The problem:
Taking the line with "none -> white slope A1:A2 level 1 top 2" as the first and the line with "none -> black plate A8:A9 level 2" as the last, set down exactly every line in that range from the entries below, and no more.

━━━ Available records

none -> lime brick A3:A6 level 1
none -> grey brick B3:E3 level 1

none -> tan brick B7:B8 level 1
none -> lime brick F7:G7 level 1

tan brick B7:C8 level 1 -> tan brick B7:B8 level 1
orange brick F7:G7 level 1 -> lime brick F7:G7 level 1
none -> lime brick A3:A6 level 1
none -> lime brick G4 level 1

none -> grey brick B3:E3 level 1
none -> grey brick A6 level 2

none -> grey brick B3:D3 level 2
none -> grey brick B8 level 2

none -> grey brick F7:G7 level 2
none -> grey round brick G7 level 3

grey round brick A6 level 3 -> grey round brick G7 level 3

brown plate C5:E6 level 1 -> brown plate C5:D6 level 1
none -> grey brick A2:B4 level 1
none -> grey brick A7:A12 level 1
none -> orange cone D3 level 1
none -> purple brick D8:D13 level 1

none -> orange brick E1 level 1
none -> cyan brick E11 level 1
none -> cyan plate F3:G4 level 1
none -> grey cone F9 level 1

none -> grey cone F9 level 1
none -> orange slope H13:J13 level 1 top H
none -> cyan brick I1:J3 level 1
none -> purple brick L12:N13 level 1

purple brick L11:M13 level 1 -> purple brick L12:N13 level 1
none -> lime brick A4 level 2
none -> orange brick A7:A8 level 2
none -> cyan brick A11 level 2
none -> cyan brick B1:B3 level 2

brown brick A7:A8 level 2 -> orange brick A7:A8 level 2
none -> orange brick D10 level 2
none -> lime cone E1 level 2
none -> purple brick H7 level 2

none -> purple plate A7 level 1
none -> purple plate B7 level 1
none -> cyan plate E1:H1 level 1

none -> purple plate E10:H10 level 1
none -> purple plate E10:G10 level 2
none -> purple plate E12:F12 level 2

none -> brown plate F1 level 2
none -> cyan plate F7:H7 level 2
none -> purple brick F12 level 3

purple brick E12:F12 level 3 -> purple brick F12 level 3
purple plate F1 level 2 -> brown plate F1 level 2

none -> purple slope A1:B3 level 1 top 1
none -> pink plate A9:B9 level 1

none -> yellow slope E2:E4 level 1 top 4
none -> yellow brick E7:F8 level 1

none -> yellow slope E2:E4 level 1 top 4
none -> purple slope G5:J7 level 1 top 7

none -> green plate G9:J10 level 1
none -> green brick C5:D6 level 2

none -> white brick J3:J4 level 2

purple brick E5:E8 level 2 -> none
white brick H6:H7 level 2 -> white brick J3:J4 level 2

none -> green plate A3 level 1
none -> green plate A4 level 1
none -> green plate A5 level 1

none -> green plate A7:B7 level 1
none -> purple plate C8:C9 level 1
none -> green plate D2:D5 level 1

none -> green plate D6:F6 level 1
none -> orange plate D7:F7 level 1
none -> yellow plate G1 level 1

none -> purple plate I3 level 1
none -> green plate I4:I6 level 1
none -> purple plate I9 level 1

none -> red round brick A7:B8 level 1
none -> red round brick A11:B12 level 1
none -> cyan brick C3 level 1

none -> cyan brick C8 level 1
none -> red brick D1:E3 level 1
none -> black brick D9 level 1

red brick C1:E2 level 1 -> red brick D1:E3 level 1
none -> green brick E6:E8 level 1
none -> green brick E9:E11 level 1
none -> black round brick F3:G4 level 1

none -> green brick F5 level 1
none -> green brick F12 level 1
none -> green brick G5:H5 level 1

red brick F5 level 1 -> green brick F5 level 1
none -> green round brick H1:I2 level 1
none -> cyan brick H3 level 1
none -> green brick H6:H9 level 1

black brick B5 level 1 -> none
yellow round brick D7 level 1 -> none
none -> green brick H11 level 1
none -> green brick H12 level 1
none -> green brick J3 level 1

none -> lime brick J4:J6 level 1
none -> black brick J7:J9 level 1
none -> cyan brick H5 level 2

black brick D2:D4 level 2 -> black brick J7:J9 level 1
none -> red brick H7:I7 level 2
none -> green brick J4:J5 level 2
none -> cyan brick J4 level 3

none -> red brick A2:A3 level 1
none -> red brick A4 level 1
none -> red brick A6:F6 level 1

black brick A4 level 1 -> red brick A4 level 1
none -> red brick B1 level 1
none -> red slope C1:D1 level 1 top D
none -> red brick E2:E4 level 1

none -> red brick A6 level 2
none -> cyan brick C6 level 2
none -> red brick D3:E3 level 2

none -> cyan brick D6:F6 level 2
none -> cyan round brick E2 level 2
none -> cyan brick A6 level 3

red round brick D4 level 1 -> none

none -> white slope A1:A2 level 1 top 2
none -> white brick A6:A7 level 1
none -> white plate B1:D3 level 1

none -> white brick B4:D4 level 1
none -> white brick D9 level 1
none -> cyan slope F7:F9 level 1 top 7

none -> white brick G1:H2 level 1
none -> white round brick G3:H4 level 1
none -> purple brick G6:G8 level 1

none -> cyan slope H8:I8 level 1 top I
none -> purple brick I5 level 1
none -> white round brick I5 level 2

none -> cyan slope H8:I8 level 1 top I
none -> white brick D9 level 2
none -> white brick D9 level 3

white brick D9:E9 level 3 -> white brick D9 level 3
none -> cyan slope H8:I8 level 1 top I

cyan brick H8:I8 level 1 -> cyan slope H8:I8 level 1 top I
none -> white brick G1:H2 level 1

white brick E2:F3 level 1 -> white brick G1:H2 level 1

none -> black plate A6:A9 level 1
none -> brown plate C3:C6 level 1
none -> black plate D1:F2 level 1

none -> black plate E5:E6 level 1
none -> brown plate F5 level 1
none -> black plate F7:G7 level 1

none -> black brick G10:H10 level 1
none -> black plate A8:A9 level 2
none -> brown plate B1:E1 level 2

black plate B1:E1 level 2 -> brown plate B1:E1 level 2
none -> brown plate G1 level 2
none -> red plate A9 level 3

━━━━━━

Response box:
none -> white slope A1:A2 level 1 top 2
none -> white brick A6:A7 level 1
none -> white plate B1:D3 level 1

none -> white brick B4:D4 level 1
none -> white brick D9 level 1
none -> cyan slope F7:F9 level 1 top 7

none -> white brick G1:H2 level 1
none -> white round brick G3:H4 level 1
none -> purple brick G6:G8 level 1

none -> cyan slope H8:I8 level 1 top I
none -> purple brick I5 level 1
none -> white round brick I5 level 2

none -> cyan slope H8:I8 level 1 top I
none -> white brick D9 level 2
none -> white brick D9 level 3

white brick D9:E9 level 3 -> white brick D9 level 3
none -> cyan slope H8:I8 level 1 top I

cyan brick H8:I8 level 1 -> cyan slope H8:I8 level 1 top I
none -> white brick G1:H2 level 1

white brick E2:F3 level 1 -> white brick G1:H2 level 1

none -> black plate A6:A9 level 1
none -> brown plate C3:C6 level 1
none -> black plate D1:F2 level 1

none -> black plate E5:E6 level 1
none -> brown plate F5 level 1
none -> black plate F7:G7 level 1

none -> black brick G10:H10 level 1
none -> black plate A8:A9 level 2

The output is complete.